REQUIREMENT: Restate, word for word, the lines from the opening line of the data through the line containing "none -> yellow phone <391 280 85 71>", both included, and nothing else.

Dataset items
/---

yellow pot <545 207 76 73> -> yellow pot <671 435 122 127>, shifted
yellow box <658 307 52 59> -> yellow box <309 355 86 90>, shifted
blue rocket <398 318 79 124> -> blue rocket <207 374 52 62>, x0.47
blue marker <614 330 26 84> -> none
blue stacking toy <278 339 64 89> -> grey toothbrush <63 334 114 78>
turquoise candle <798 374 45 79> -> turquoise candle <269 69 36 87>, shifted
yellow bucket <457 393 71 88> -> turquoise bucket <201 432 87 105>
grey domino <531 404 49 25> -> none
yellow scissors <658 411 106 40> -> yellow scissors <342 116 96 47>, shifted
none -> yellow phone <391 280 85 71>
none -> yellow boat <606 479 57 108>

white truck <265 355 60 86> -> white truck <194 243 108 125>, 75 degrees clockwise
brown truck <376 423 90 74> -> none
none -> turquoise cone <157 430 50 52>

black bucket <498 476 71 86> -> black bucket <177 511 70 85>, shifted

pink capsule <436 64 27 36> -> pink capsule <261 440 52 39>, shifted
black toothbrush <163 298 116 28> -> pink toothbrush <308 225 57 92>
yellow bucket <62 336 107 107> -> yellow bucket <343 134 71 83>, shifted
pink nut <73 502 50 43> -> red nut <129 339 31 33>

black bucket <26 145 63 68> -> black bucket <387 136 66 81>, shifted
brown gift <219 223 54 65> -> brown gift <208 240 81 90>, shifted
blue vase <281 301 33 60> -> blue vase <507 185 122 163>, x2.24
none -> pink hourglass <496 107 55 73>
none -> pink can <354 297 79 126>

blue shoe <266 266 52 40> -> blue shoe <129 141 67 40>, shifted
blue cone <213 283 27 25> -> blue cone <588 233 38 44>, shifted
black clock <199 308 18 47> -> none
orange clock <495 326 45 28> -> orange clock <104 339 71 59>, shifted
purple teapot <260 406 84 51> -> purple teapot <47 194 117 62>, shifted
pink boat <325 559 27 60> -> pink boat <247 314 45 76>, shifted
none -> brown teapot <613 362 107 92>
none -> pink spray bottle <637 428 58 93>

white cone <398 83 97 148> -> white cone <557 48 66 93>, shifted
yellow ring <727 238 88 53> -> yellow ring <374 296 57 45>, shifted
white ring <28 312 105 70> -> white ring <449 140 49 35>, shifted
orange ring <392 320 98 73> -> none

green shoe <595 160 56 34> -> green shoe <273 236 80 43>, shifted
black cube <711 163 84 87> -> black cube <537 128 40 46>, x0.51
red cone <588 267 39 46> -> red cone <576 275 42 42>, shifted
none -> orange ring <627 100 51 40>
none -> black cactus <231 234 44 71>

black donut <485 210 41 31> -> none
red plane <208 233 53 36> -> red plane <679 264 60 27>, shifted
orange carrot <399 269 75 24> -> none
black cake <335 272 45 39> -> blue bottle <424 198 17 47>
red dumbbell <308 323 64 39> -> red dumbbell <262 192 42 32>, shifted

\---

SOLUTION FOR THIS PROBLEM:
yellow pot <545 207 76 73> -> yellow pot <671 435 122 127>, shifted
yellow box <658 307 52 59> -> yellow box <309 355 86 90>, shifted
blue rocket <398 318 79 124> -> blue rocket <207 374 52 62>, x0.47
blue marker <614 330 26 84> -> none
blue stacking toy <278 339 64 89> -> grey toothbrush <63 334 114 78>
turquoise candle <798 374 45 79> -> turquoise candle <269 69 36 87>, shifted
yellow bucket <457 393 71 88> -> turquoise bucket <201 432 87 105>
grey domino <531 404 49 25> -> none
yellow scissors <658 411 106 40> -> yellow scissors <342 116 96 47>, shifted
none -> yellow phone <391 280 85 71>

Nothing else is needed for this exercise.